_AVAILABLE DATA_

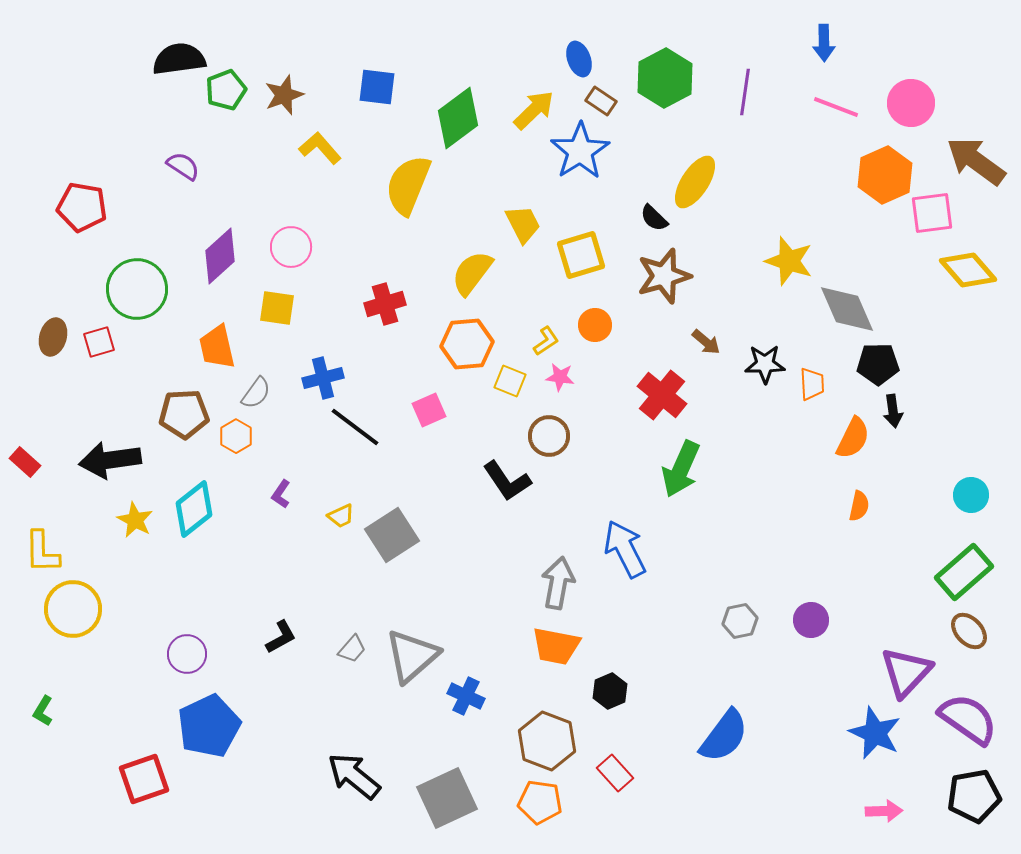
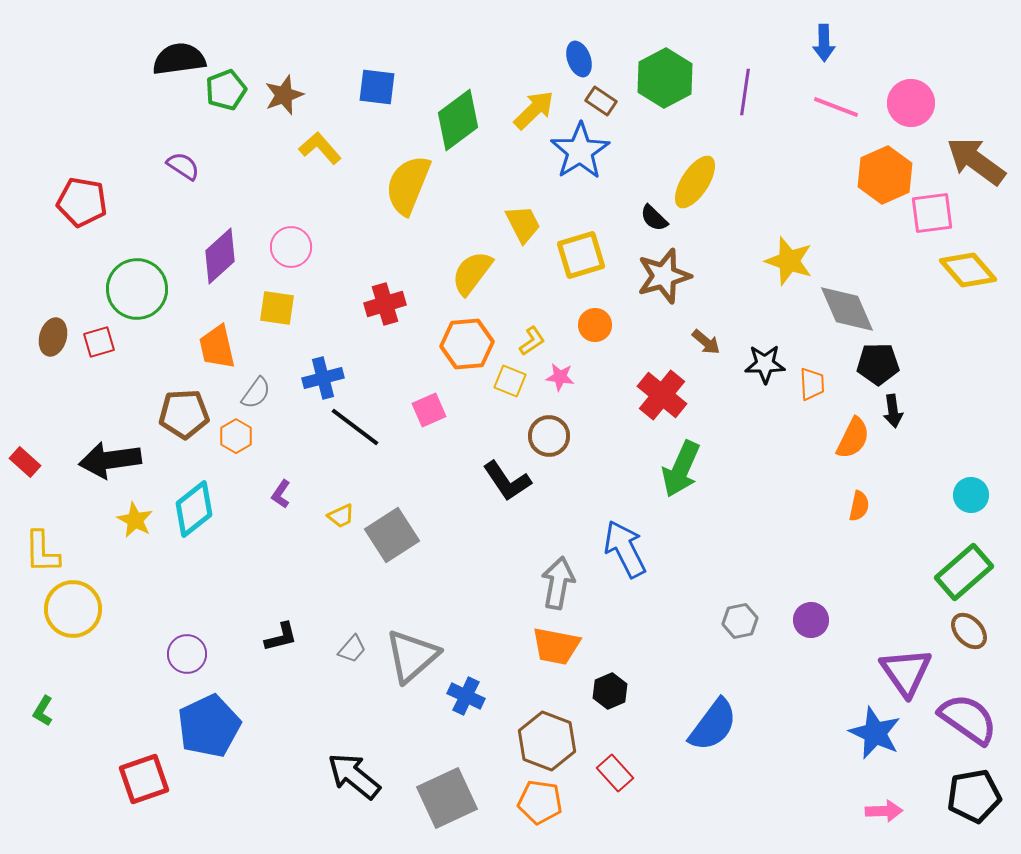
green diamond at (458, 118): moved 2 px down
red pentagon at (82, 207): moved 5 px up
yellow L-shape at (546, 341): moved 14 px left
black L-shape at (281, 637): rotated 15 degrees clockwise
purple triangle at (906, 672): rotated 18 degrees counterclockwise
blue semicircle at (724, 736): moved 11 px left, 11 px up
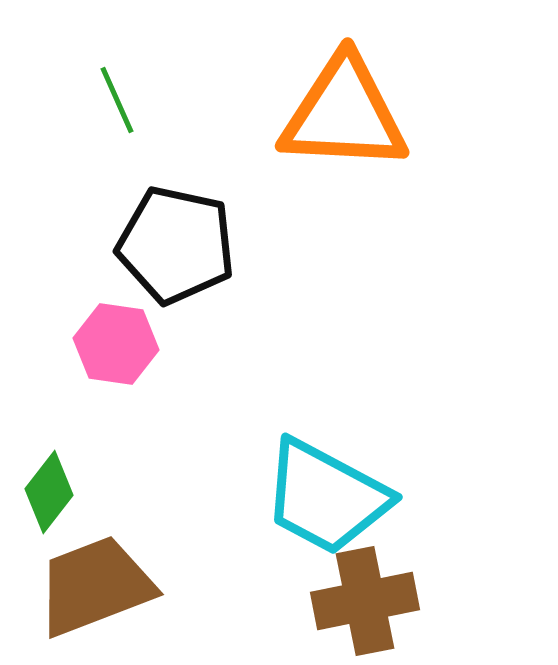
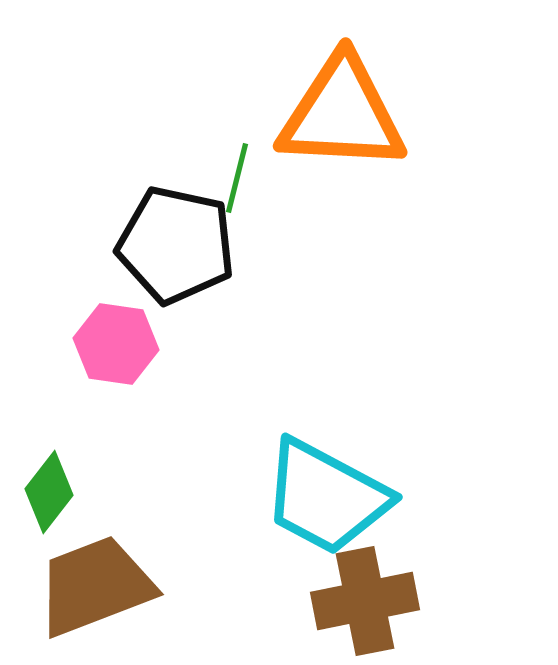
green line: moved 120 px right, 78 px down; rotated 38 degrees clockwise
orange triangle: moved 2 px left
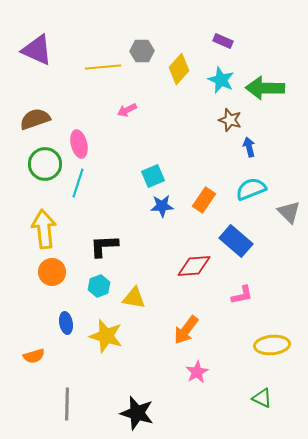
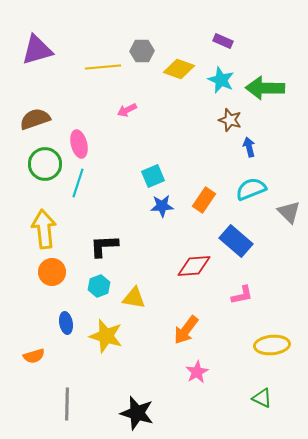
purple triangle: rotated 40 degrees counterclockwise
yellow diamond: rotated 68 degrees clockwise
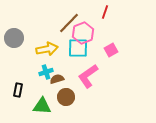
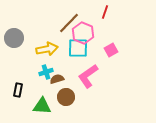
pink hexagon: rotated 15 degrees counterclockwise
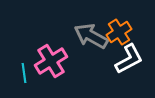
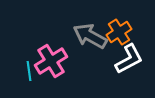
gray arrow: moved 1 px left
cyan line: moved 5 px right, 2 px up
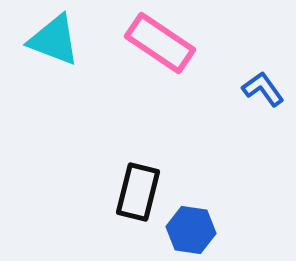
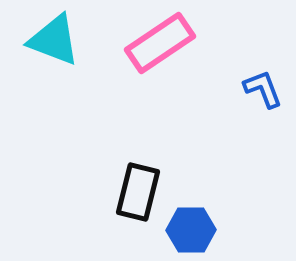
pink rectangle: rotated 68 degrees counterclockwise
blue L-shape: rotated 15 degrees clockwise
blue hexagon: rotated 9 degrees counterclockwise
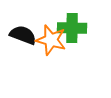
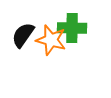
black semicircle: rotated 76 degrees counterclockwise
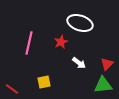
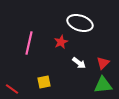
red triangle: moved 4 px left, 1 px up
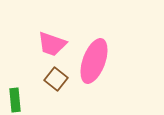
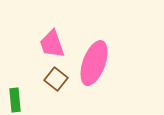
pink trapezoid: rotated 52 degrees clockwise
pink ellipse: moved 2 px down
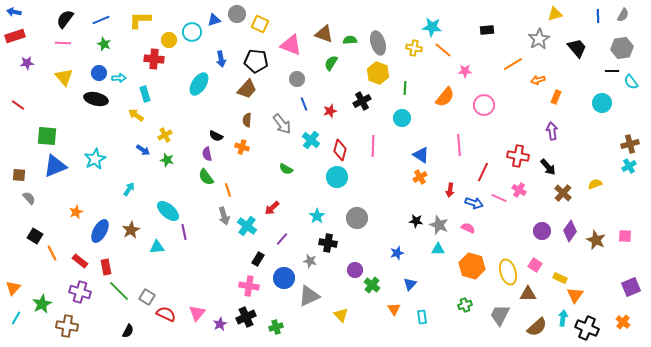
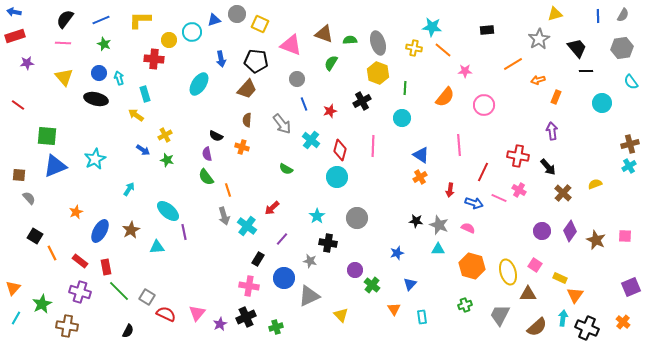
black line at (612, 71): moved 26 px left
cyan arrow at (119, 78): rotated 104 degrees counterclockwise
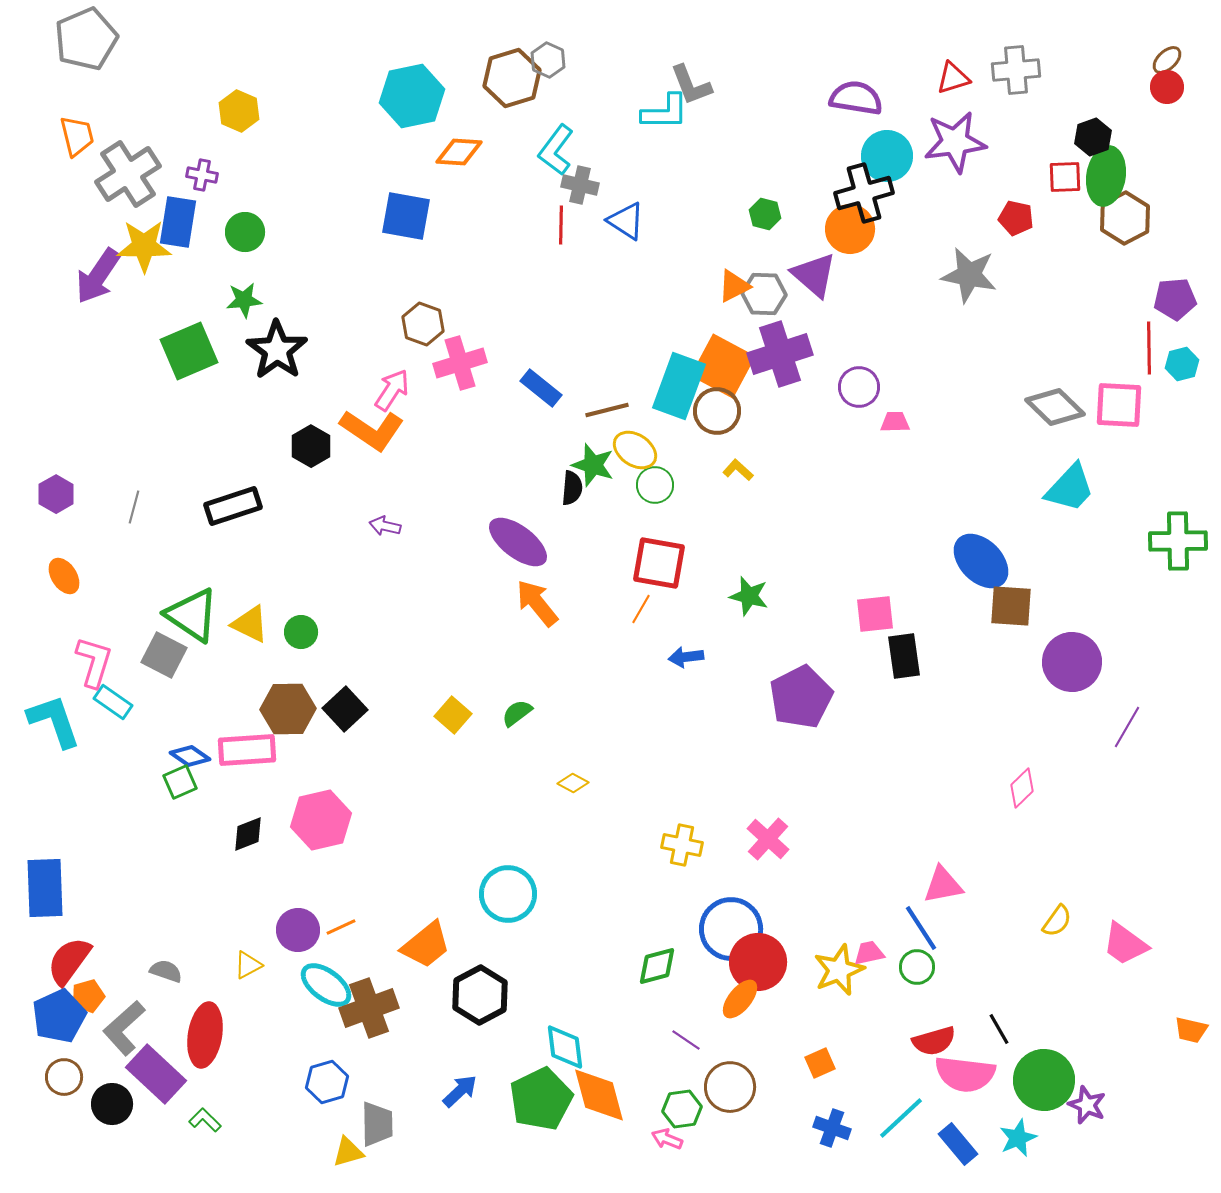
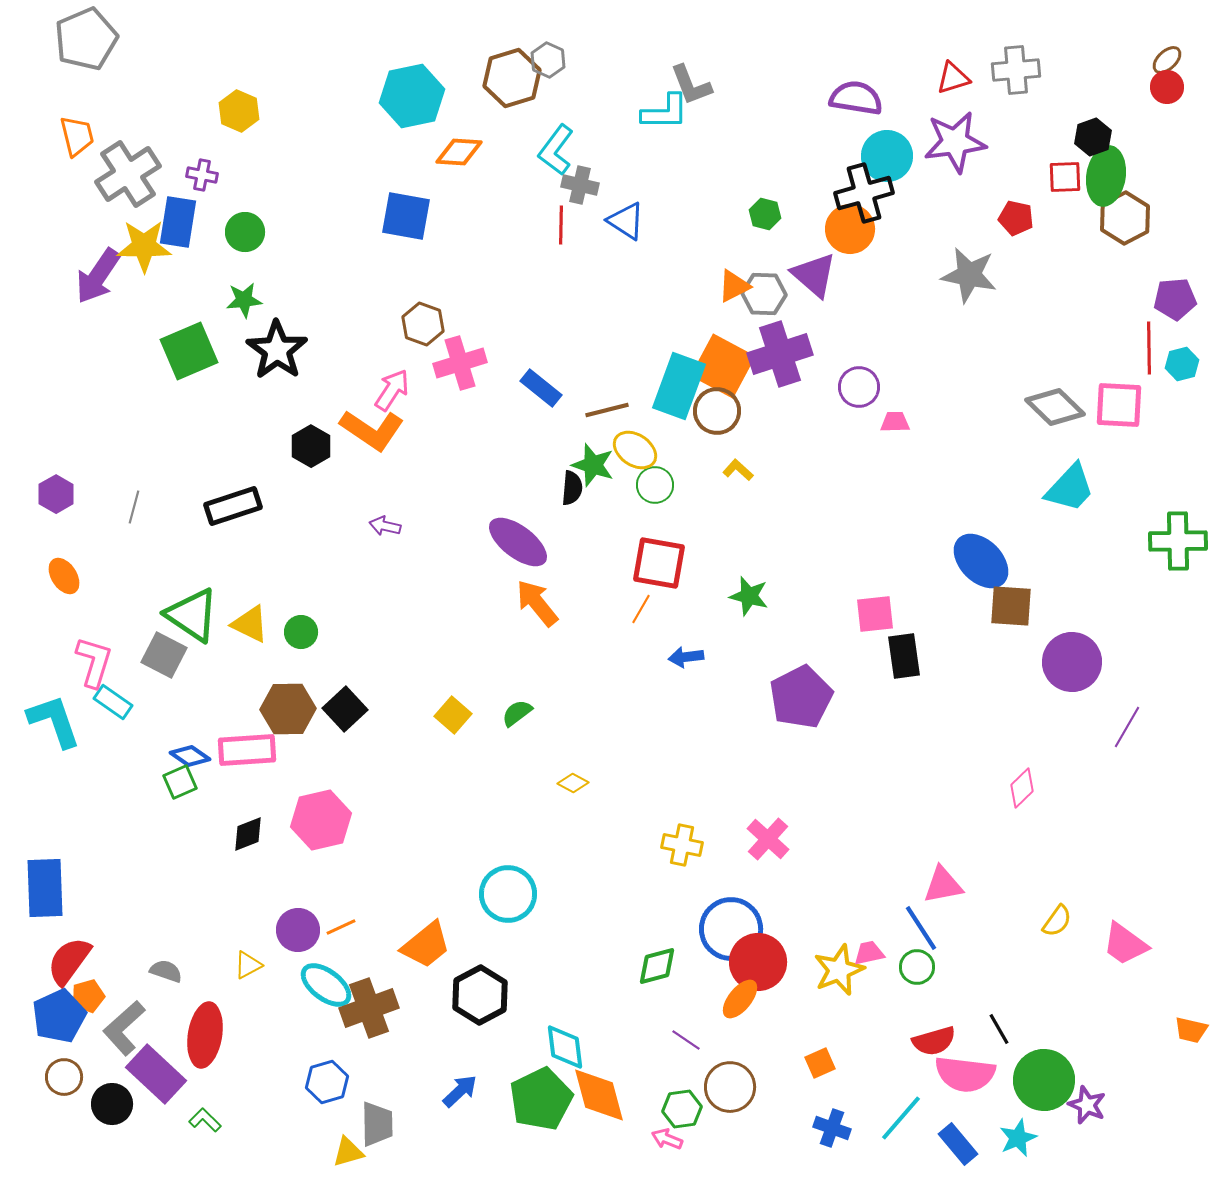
cyan line at (901, 1118): rotated 6 degrees counterclockwise
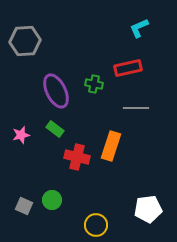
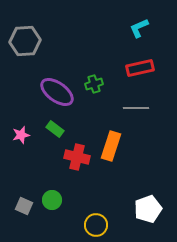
red rectangle: moved 12 px right
green cross: rotated 30 degrees counterclockwise
purple ellipse: moved 1 px right, 1 px down; rotated 28 degrees counterclockwise
white pentagon: rotated 12 degrees counterclockwise
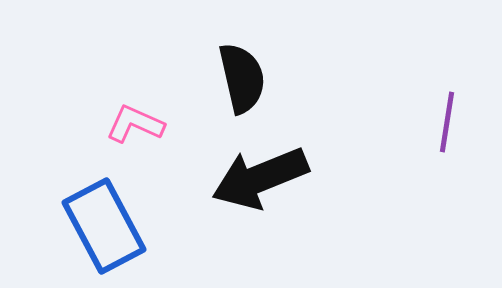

_PROBLEM_
Sift through the material above and copy the lines that contain the word "diamond".

_EXERCISE OUTPUT_
green diamond at (458, 118): moved 2 px down
yellow diamond: rotated 68 degrees clockwise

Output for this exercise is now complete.